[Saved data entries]
§
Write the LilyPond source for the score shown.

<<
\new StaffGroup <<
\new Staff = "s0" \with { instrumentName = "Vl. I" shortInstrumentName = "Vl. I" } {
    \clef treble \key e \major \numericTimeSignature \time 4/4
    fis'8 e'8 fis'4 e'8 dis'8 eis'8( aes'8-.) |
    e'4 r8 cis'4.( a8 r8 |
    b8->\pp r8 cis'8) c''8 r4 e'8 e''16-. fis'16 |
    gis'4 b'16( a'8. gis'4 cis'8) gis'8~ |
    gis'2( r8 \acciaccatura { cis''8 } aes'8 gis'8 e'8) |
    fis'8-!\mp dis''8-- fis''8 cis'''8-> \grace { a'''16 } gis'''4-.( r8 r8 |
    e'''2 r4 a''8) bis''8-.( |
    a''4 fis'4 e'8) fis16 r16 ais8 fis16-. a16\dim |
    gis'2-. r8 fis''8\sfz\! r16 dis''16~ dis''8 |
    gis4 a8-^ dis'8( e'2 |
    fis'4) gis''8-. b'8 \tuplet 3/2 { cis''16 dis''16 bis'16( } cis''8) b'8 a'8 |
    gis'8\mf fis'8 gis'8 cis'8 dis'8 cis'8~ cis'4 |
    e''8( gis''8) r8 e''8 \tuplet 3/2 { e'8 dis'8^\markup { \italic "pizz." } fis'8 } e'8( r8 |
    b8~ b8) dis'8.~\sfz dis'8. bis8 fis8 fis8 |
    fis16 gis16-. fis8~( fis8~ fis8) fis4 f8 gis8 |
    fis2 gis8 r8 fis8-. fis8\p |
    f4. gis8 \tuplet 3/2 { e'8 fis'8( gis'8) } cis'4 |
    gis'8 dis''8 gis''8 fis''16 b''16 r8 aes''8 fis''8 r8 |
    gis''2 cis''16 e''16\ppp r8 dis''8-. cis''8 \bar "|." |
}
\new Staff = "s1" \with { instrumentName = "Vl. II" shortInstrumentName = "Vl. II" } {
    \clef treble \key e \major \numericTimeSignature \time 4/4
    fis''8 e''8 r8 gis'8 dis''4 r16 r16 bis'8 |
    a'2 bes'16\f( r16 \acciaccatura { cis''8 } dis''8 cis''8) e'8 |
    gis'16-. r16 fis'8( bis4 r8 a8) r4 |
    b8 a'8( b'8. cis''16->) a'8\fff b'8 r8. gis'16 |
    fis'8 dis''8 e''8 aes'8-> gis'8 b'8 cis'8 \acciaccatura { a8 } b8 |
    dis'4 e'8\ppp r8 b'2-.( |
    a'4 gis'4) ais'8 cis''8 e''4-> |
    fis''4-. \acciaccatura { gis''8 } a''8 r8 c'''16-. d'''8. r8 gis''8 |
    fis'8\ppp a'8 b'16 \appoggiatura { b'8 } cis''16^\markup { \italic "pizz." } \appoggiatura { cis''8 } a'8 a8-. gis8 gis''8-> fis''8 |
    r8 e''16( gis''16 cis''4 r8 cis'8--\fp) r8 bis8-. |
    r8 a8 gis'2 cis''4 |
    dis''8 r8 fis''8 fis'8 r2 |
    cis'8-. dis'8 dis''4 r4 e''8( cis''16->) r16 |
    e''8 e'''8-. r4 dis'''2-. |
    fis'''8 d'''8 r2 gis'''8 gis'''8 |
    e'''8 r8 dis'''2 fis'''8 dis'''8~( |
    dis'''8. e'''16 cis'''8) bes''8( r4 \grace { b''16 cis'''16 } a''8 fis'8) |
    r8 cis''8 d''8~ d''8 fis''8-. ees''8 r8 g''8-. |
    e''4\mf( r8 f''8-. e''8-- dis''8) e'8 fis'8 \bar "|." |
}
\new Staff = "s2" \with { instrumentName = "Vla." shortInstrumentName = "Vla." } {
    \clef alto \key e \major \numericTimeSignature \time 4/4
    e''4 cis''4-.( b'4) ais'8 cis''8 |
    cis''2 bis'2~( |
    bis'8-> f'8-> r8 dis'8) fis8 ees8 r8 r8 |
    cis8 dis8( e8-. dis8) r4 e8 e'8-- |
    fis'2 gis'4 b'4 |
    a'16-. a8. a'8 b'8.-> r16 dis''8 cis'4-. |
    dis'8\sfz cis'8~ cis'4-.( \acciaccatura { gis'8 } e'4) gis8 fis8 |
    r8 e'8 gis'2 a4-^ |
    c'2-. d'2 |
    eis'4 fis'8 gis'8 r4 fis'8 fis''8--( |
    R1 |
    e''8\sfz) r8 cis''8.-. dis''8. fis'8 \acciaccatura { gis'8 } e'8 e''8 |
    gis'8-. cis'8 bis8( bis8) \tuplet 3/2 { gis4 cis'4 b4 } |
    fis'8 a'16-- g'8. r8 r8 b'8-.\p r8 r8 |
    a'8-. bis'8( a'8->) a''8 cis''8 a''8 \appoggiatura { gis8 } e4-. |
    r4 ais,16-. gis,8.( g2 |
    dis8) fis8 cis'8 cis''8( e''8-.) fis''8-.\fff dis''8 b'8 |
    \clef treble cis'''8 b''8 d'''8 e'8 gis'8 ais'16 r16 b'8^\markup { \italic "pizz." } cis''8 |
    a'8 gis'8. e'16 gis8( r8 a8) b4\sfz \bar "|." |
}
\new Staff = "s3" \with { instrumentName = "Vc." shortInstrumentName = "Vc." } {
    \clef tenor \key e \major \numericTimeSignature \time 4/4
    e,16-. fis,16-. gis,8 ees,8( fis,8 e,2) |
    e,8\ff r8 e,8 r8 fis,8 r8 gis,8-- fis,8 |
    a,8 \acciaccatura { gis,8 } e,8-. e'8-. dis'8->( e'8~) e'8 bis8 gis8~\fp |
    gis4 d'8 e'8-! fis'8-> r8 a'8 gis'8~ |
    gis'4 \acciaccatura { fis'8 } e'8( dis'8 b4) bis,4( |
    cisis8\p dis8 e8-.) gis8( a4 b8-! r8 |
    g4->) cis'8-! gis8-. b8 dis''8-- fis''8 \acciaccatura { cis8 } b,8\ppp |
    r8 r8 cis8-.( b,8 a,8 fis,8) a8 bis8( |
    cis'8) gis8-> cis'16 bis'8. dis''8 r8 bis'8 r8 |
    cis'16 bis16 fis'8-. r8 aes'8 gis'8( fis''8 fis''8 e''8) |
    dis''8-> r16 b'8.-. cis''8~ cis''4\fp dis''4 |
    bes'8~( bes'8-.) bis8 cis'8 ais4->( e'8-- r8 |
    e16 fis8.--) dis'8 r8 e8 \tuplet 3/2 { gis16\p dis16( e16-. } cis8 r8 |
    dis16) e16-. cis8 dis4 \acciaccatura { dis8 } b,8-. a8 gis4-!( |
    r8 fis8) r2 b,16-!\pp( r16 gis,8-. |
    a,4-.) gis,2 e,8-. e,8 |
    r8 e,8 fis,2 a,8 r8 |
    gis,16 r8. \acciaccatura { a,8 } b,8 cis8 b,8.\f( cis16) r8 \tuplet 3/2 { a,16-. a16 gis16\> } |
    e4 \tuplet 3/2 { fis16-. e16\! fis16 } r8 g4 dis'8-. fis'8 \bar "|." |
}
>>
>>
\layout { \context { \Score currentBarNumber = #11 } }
§
## PROBLEM TO WORK ON
Gather every line of the material above that contains the string "tuplet", and copy each one. Case counts.

## ANSWER FOR THIS EXERCISE
    fis'4) gis''8-. b'8 \tuplet 3/2 { cis''16 dis''16 bis'16( } cis''8) b'8 a'8 |
    e''8( gis''8) r8 e''8 \tuplet 3/2 { e'8 dis'8^\markup { \italic "pizz." } fis'8 } e'8( r8 |
    f4. gis8 \tuplet 3/2 { e'8 fis'8( gis'8) } cis'4 |
    gis'8-. cis'8 bis8( bis8) \tuplet 3/2 { gis4 cis'4 b4 } |
    e16 fis8.--) dis'8 r8 e8 \tuplet 3/2 { gis16\p dis16( e16-. } cis8 r8 |
    gis,16 r8. \acciaccatura { a,8 } b,8 cis8 b,8.\f( cis16) r8 \tuplet 3/2 { a,16-. a16 gis16\> } |
    e4 \tuplet 3/2 { fis16-. e16\! fis16 } r8 g4 dis'8-. fis'8 \bar "|." |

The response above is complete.